> [EXERCISE REQUIREMENTS]: What is the number of lines in the entries that contain "none"? Reply with that number only.

> [RAW DATA]:
==================================================

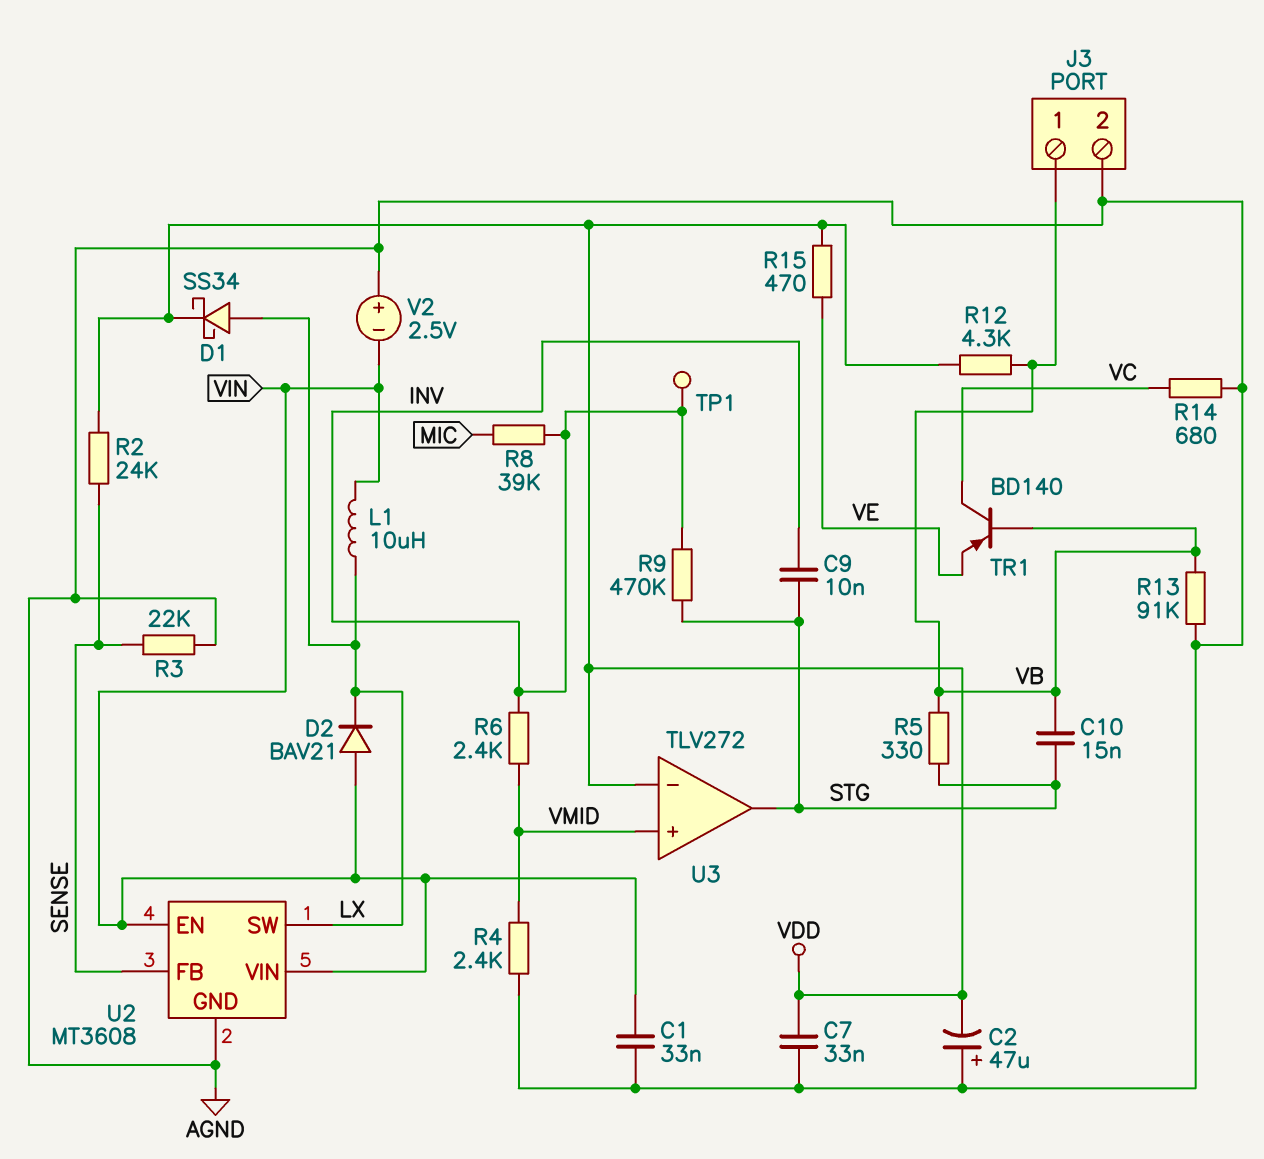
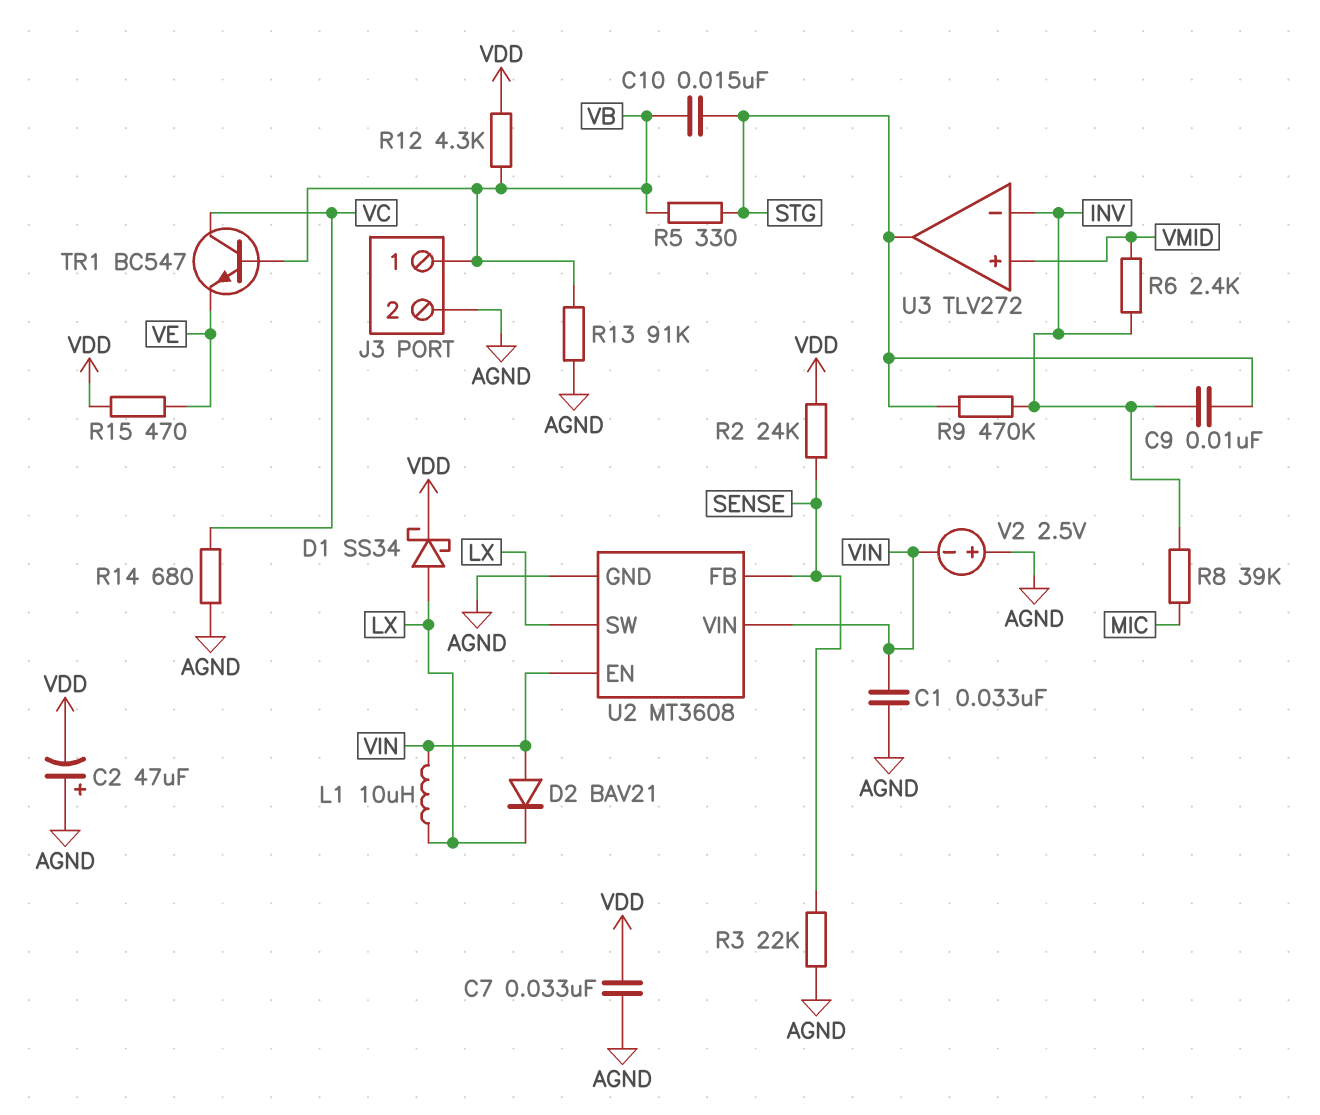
R4: 2.4k (AGND, VMID) -> none
TP1: test point (INV) -> none
TR1: PNP BD140 (B VB, C VC, E VE) -> NPN BC547 (B VB, C VC, E VE)
U3 pin in-: VDD -> INV

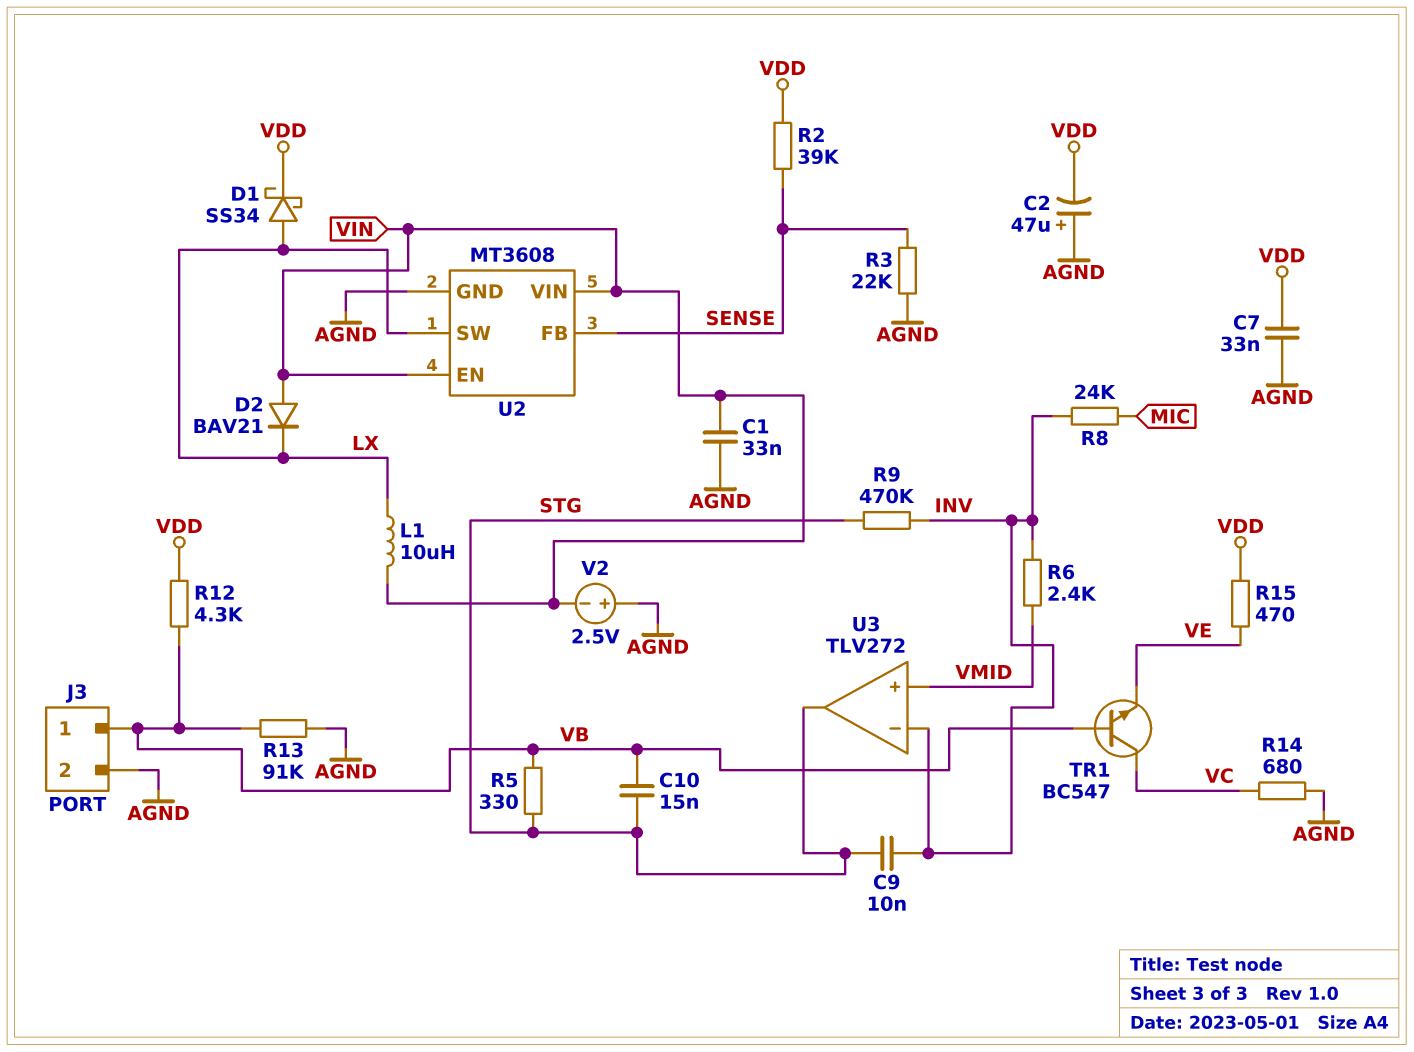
R2: 24k (SENSE, VDD) -> 39k (SENSE, VDD)
R8: 39k (INV, MIC) -> 24k (INV, MIC)

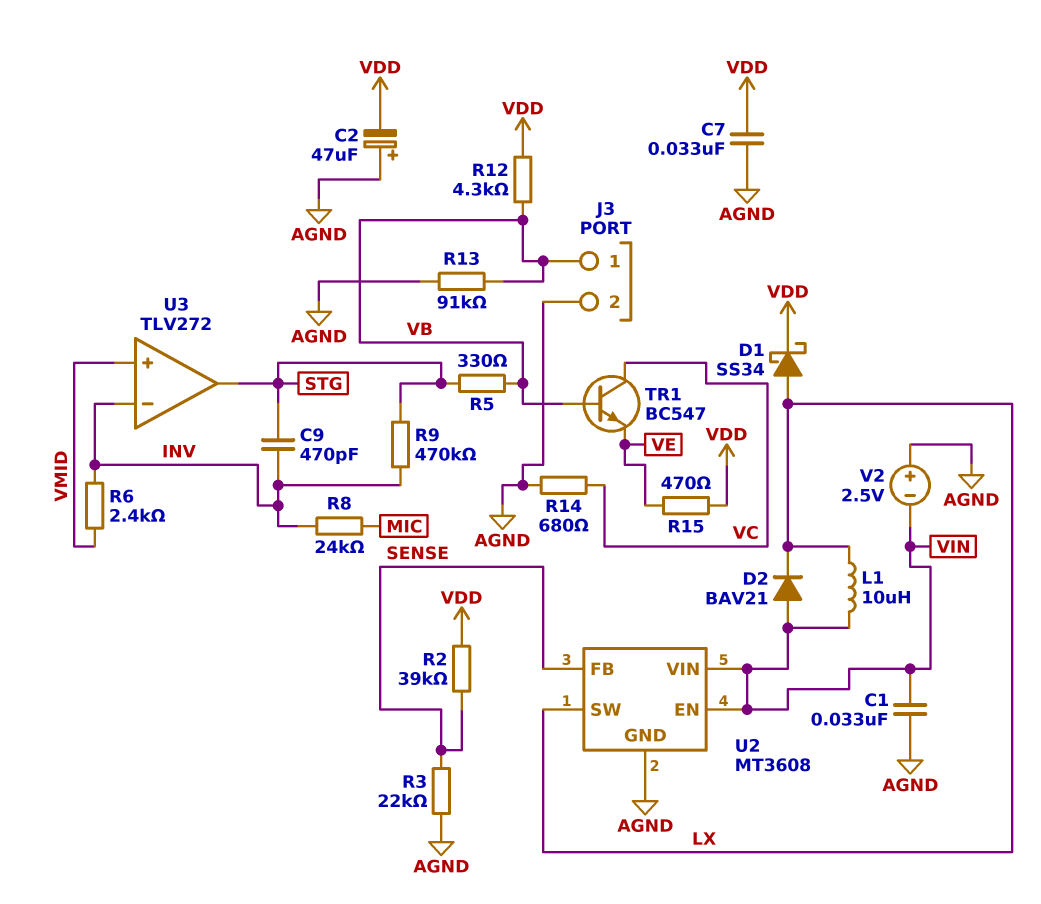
C9: 10nF (INV, STG) -> 470pF (INV, STG)
C10: 15nF (STG, VB) -> none

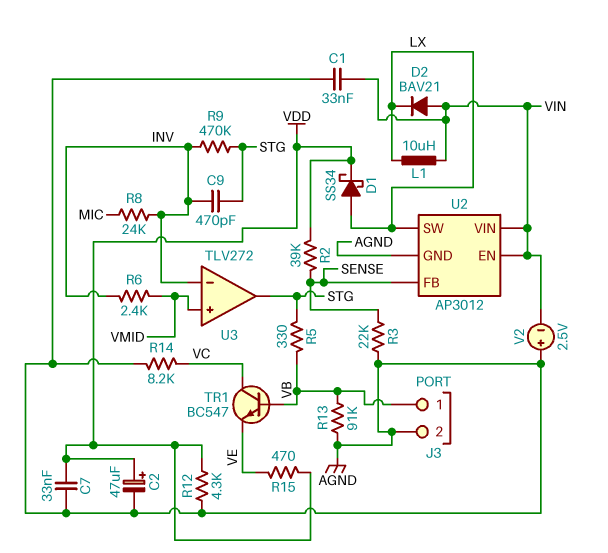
C2: 47uF (plus AGND, minus VDD) -> 47uF (plus VDD, minus AGND)
R12: 4.3k (VB, VDD) -> 4.3k (AGND, VDD)
R14: 680 (AGND, VC) -> 8.2k (AGND, VC)
U2: MT3608 -> AP3012

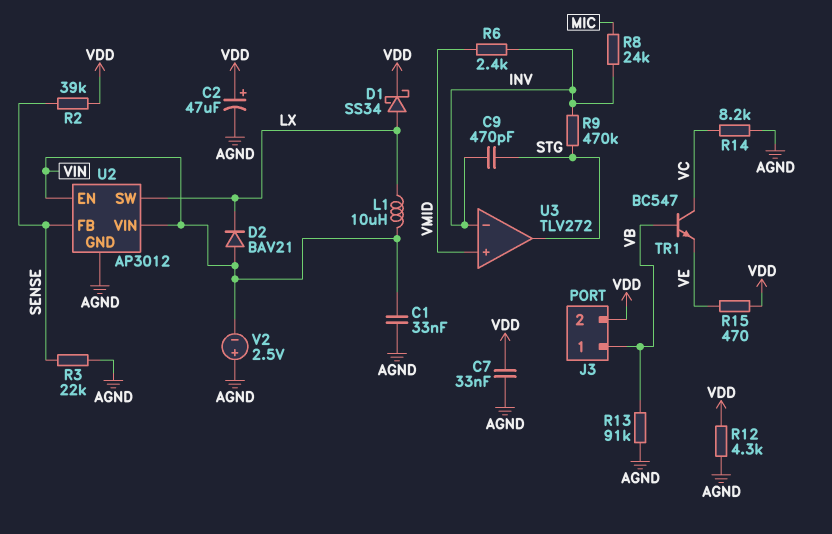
J3 pin 2: AGND -> VDD
R5: 330 (STG, VB) -> none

==================================================

> [RESPONSE BELOW]: 4